● TASK DETAILS: Transcribe only part of the material below: the lines from the one containing "[258 208 321 255]" through the one containing "[362 126 431 180]", inclusive, exactly as written.

● DATASET CONTENT:
======
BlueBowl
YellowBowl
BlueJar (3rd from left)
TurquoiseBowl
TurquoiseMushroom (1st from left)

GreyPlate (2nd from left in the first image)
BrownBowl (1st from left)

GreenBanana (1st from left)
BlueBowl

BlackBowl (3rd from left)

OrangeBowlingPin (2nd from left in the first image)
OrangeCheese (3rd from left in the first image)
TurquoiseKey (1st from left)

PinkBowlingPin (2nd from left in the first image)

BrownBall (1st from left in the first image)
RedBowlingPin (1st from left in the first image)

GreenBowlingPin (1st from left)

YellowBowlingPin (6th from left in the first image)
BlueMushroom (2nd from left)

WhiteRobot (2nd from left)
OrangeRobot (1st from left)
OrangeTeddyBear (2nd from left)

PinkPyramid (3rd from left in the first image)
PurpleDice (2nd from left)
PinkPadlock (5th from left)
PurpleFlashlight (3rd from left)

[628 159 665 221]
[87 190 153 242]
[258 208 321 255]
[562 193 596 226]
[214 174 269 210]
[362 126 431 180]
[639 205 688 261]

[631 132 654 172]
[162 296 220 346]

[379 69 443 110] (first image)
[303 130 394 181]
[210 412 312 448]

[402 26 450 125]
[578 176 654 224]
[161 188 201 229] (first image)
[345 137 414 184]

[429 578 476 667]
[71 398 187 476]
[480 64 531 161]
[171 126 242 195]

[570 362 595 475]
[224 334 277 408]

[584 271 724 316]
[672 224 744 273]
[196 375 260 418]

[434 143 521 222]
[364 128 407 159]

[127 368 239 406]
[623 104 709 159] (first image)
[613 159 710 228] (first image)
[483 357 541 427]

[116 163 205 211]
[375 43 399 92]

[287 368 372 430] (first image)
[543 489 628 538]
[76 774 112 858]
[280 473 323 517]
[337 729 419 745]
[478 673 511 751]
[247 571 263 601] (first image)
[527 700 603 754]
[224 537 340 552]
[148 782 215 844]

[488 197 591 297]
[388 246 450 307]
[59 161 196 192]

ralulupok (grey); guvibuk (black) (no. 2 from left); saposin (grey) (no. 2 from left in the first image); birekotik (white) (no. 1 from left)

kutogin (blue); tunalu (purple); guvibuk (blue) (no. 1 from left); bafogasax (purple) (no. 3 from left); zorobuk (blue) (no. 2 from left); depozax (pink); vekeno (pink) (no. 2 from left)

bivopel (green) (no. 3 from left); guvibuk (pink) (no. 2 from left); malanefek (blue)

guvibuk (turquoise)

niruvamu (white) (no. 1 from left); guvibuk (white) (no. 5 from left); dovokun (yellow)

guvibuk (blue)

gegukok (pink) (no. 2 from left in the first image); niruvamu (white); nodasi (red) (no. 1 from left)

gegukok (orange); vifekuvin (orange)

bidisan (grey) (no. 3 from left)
======
● EXERCISE RESULT:
[258 208 321 255]
[562 193 596 226]
[214 174 269 210]
[362 126 431 180]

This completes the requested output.